→ **INFORMATION SHOWN**:

- Opening Delimiter -

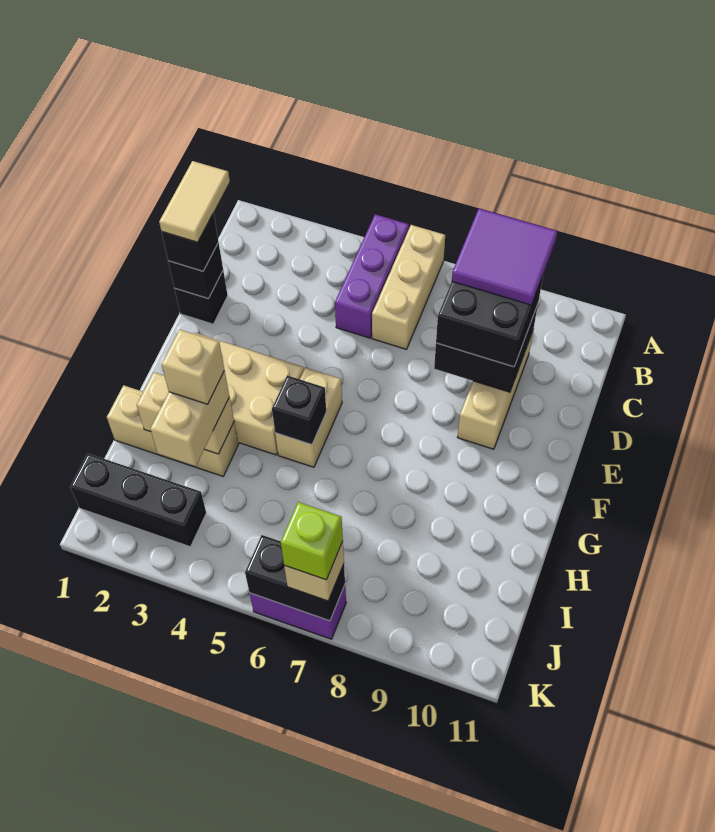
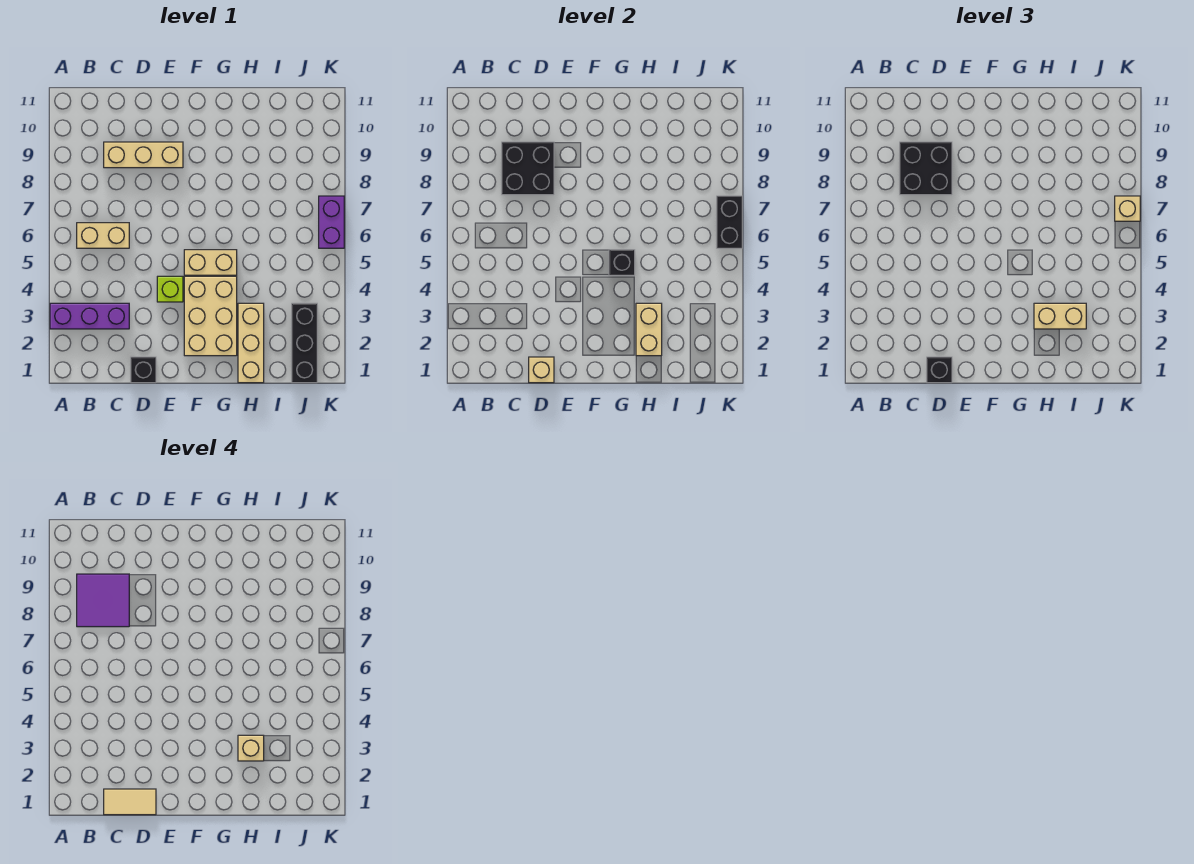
purple brick A5:C5 level 1 -> purple brick A3:C3 level 1
tan brick A6:C6 level 1 -> tan brick B6:C6 level 1
black brick D1 level 2 -> tan brick D1 level 2
lime brick K7 level 4 -> lime brick E4 level 1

- Closing Delimiter -

Write out the whole listing verbatim, images excluded.

→ **ANSWER BOX**:
purple brick A5:C5 level 1 -> purple brick A3:C3 level 1
tan brick A6:C6 level 1 -> tan brick B6:C6 level 1
black brick D1 level 2 -> tan brick D1 level 2
lime brick K7 level 4 -> lime brick E4 level 1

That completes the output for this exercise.